» Required action
Your answer must be the exact lines of the listing below that run from the line with "camera: 65 degrees right, 25 degrees down" to the line with "red apple [372,214,427,271] -> none", ends included, and no pictures.

» Excerpted data
- - - - -

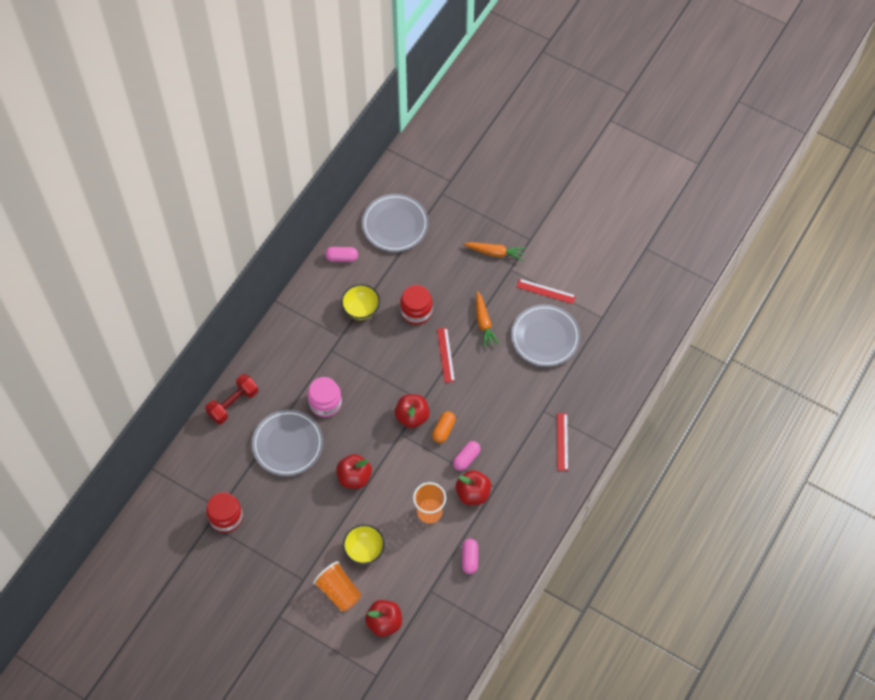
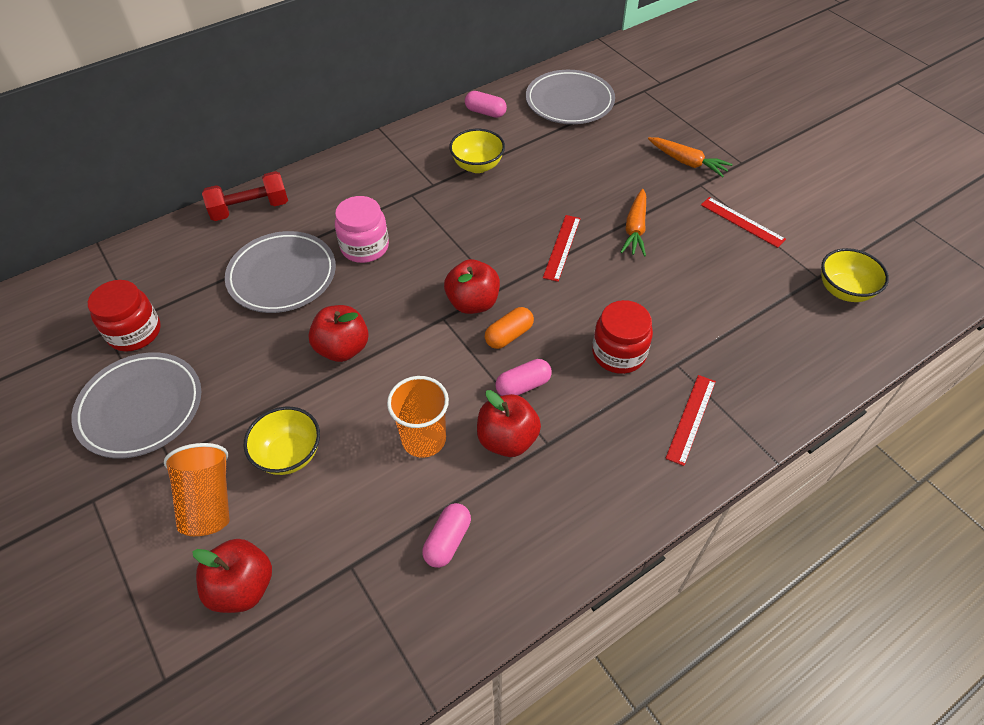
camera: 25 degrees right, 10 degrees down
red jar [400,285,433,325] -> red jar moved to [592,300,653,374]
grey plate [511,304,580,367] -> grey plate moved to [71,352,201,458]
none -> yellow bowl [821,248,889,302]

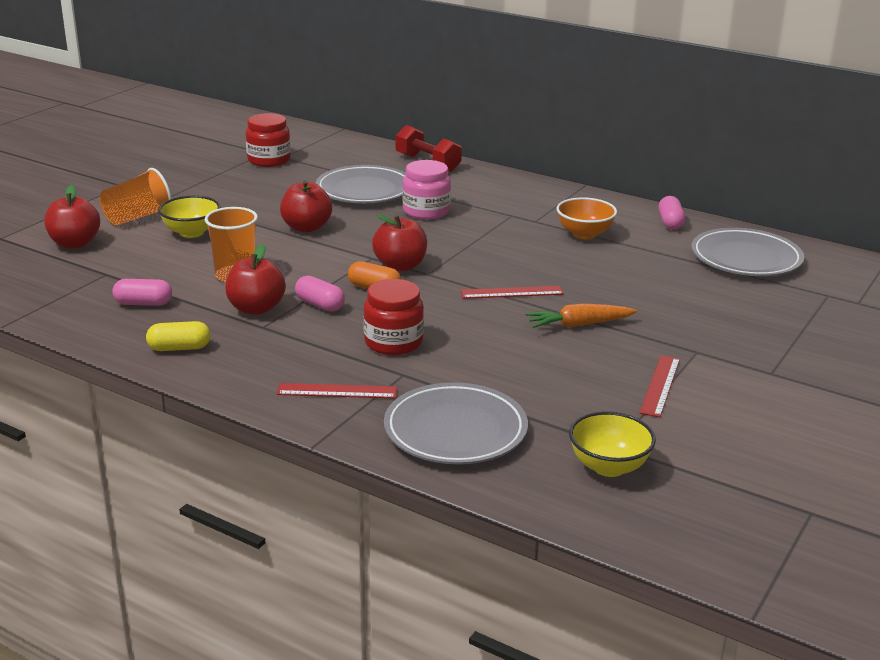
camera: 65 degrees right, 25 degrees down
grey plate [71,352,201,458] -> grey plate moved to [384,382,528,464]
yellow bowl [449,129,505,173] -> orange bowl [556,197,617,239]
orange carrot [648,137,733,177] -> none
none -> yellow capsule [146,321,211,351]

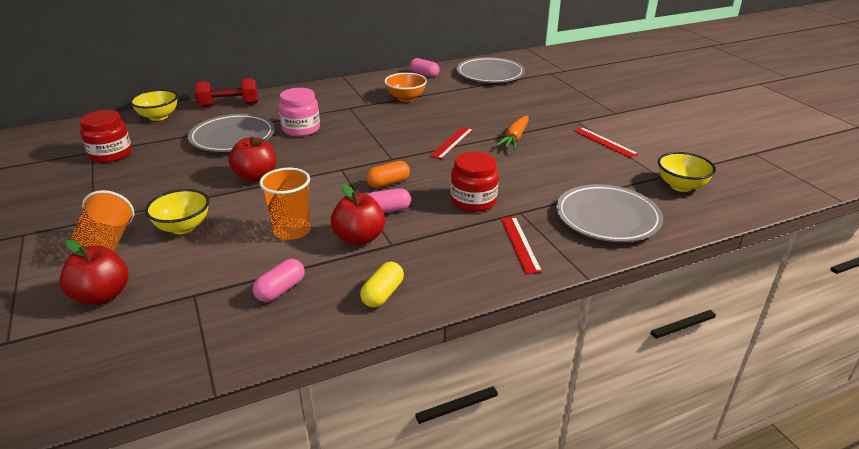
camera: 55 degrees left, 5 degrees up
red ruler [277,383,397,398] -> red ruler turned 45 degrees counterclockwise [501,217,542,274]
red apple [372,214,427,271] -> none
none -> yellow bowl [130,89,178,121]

- - - - -

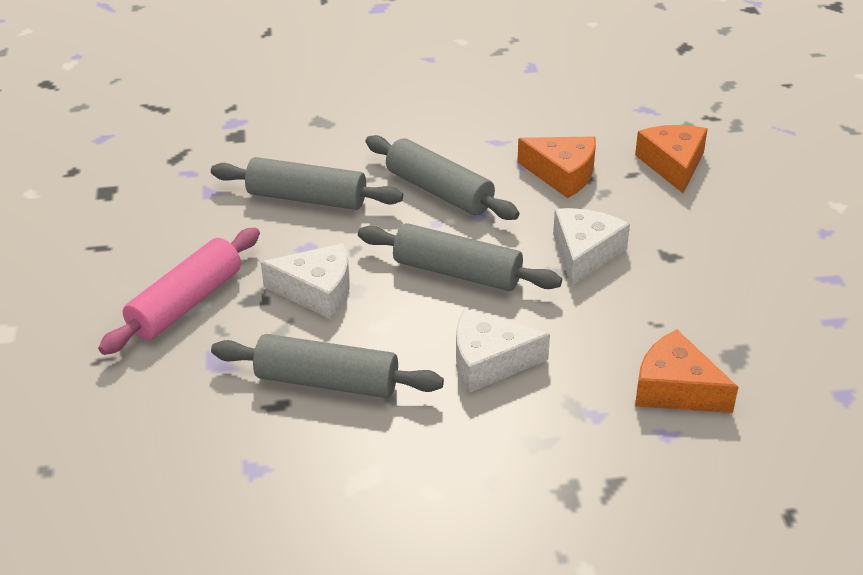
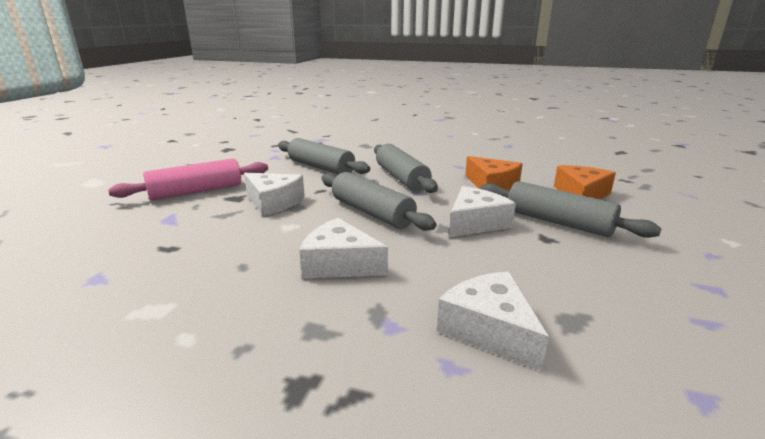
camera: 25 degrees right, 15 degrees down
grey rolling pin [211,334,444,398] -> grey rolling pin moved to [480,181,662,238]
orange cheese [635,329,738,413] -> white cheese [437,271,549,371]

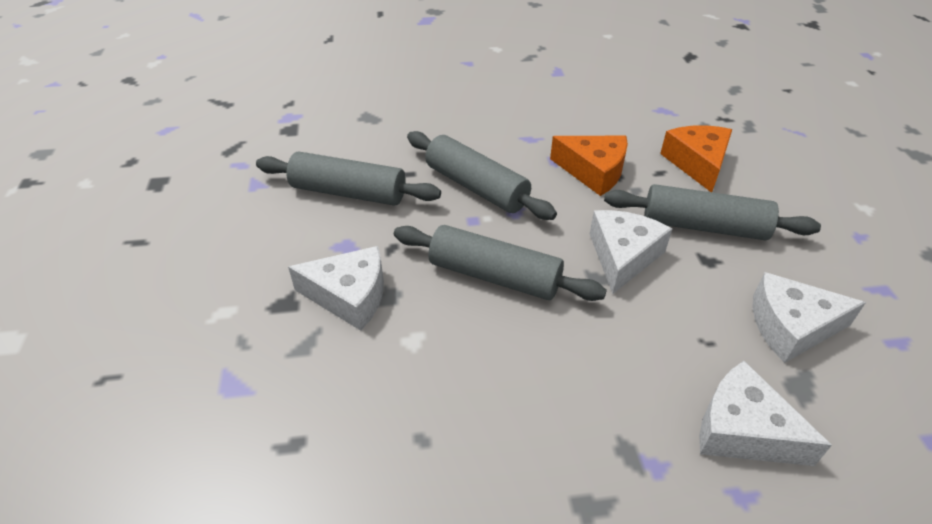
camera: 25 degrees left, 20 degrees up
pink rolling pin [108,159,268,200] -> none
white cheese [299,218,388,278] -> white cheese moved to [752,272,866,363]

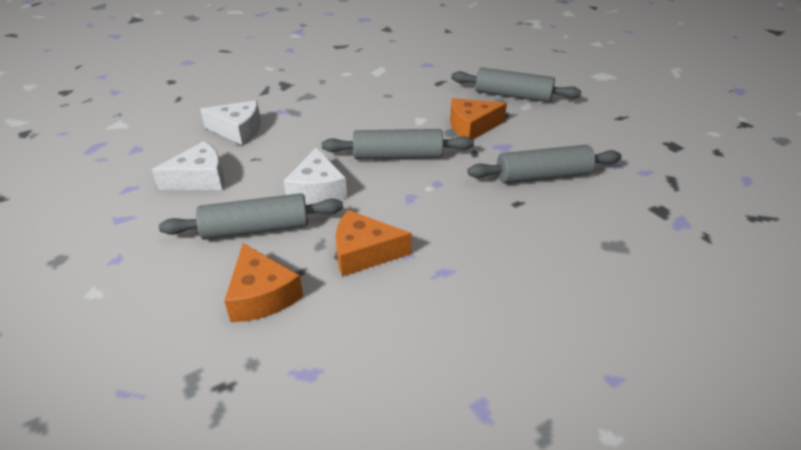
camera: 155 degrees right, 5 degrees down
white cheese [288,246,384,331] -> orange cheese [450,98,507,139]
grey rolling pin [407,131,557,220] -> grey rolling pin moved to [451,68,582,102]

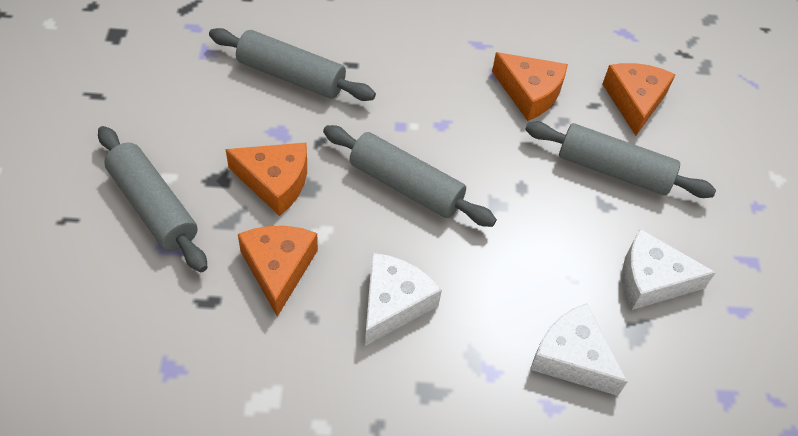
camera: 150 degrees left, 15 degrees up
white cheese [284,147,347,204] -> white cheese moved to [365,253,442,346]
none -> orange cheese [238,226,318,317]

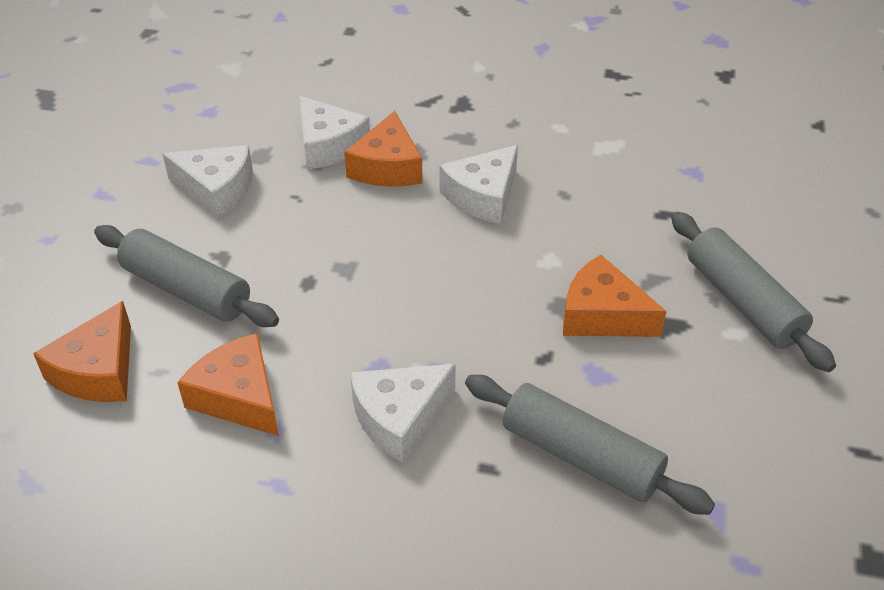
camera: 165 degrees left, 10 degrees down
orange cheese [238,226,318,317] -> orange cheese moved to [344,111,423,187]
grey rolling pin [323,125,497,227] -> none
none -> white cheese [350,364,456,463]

- - - - -

» Completed exercise
camera: 65 degrees right, 25 degrees down
grey plate [71,352,201,458] -> grey plate moved to [384,382,528,464]
yellow bowl [449,129,505,173] -> orange bowl [556,197,617,239]
orange carrot [648,137,733,177] -> none
none -> yellow capsule [146,321,211,351]

camera: 55 degrees left, 5 degrees up
red ruler [277,383,397,398] -> red ruler turned 45 degrees counterclockwise [501,217,542,274]
red apple [372,214,427,271] -> none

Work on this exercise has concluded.